▶ Aim of the exercise
Repeat the data word for word. Do not include the pictures.

*** Data records ***

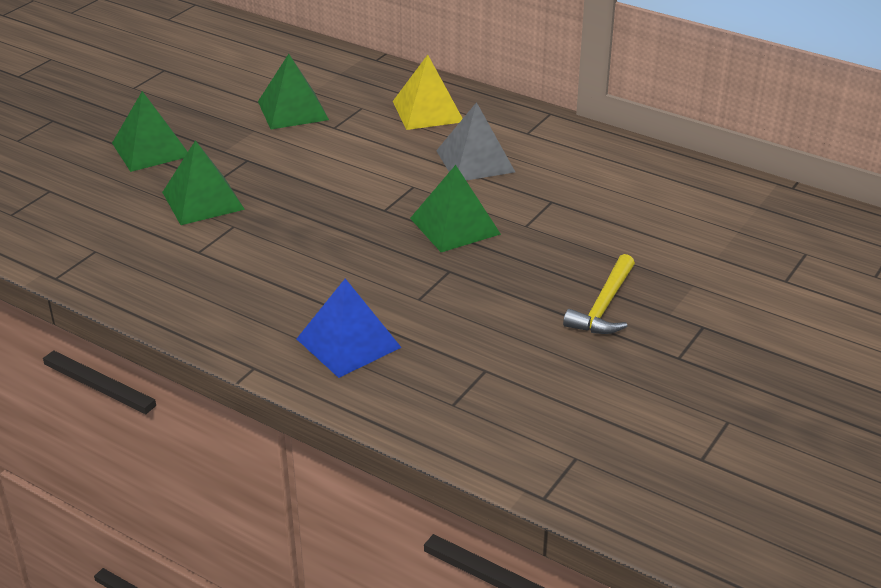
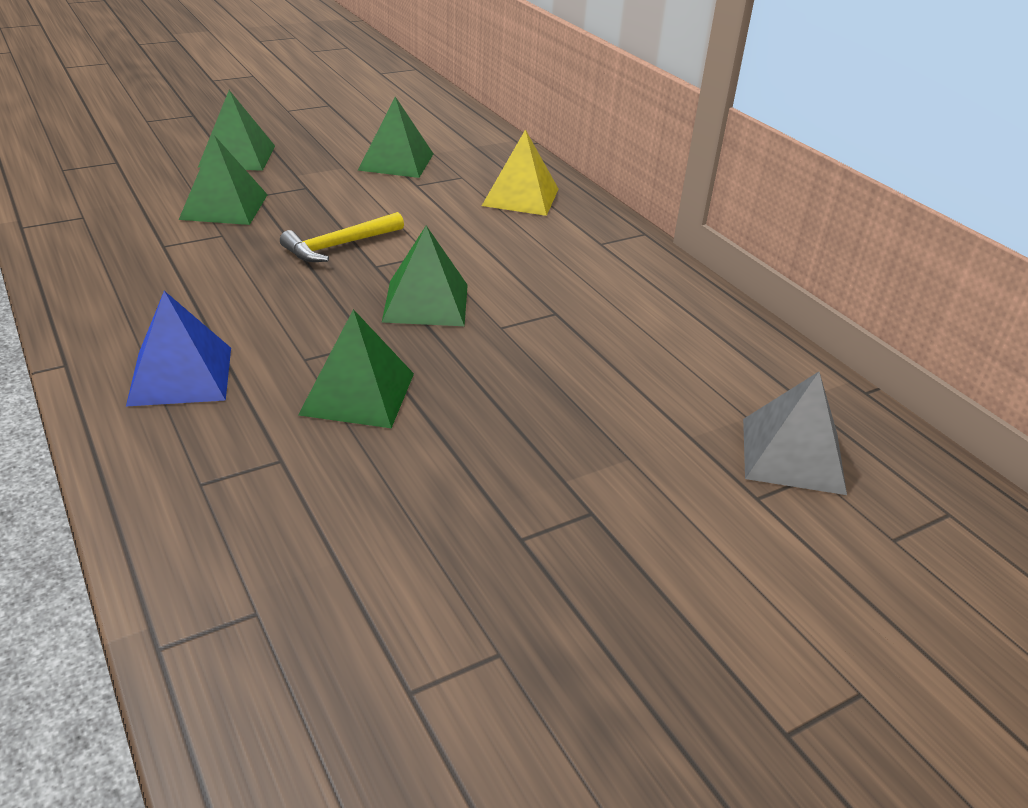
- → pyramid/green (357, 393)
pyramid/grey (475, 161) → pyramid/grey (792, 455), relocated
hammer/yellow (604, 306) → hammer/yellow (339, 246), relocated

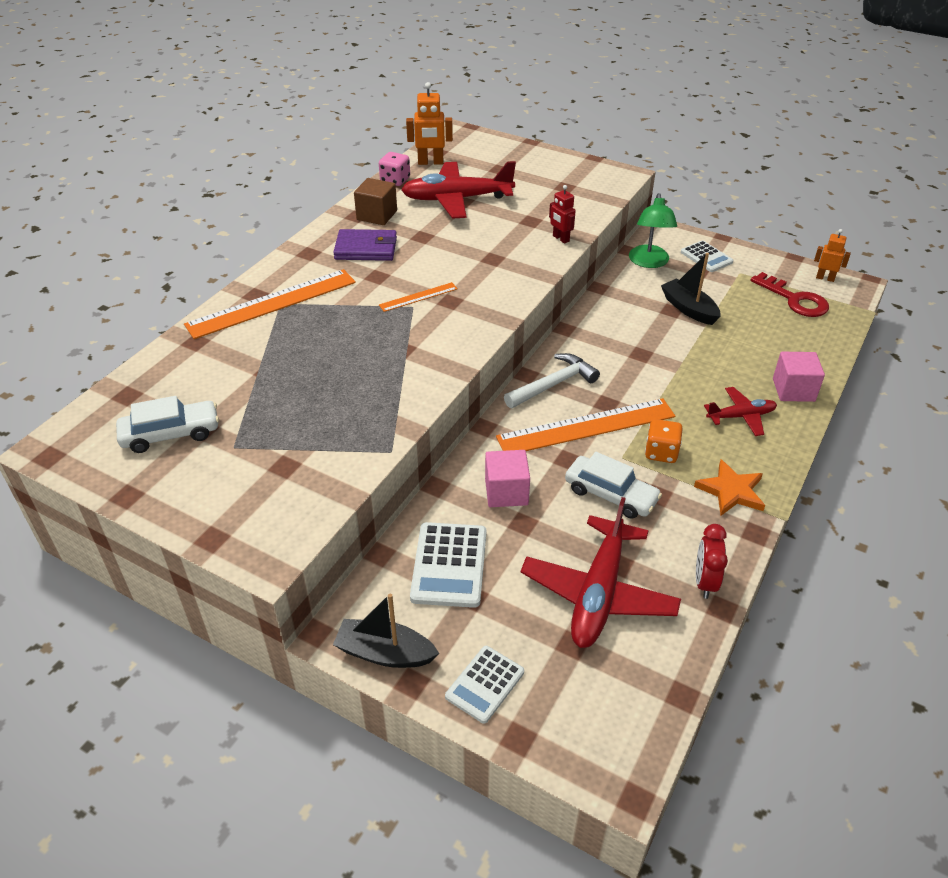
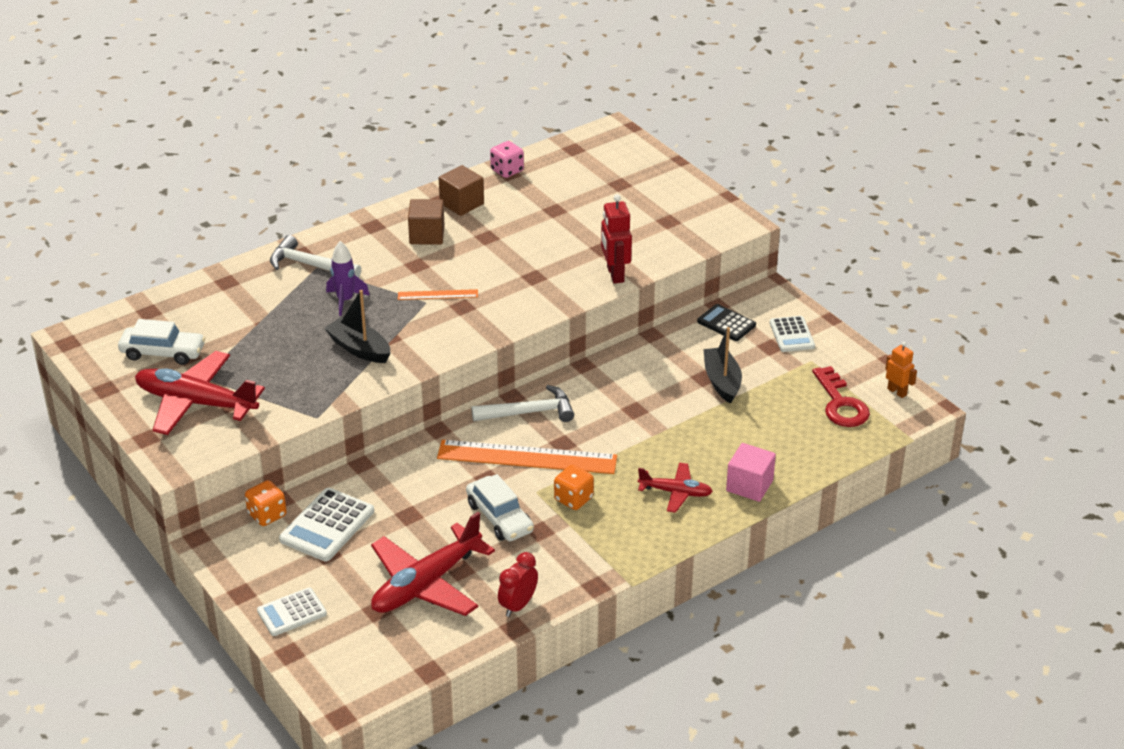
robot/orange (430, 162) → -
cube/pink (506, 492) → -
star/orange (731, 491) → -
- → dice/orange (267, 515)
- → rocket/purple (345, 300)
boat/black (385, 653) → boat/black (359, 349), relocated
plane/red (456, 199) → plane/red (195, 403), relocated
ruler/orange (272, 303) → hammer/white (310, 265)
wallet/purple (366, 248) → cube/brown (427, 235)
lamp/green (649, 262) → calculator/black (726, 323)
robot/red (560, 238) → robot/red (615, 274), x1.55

***

▶ Result of the task
- → pyramid/green (357, 393)
pyramid/grey (475, 161) → pyramid/grey (792, 455), relocated
hammer/yellow (604, 306) → hammer/yellow (339, 246), relocated

robot/orange (430, 162) → -
cube/pink (506, 492) → -
star/orange (731, 491) → -
- → dice/orange (267, 515)
- → rocket/purple (345, 300)
boat/black (385, 653) → boat/black (359, 349), relocated
plane/red (456, 199) → plane/red (195, 403), relocated
ruler/orange (272, 303) → hammer/white (310, 265)
wallet/purple (366, 248) → cube/brown (427, 235)
lamp/green (649, 262) → calculator/black (726, 323)
robot/red (560, 238) → robot/red (615, 274), x1.55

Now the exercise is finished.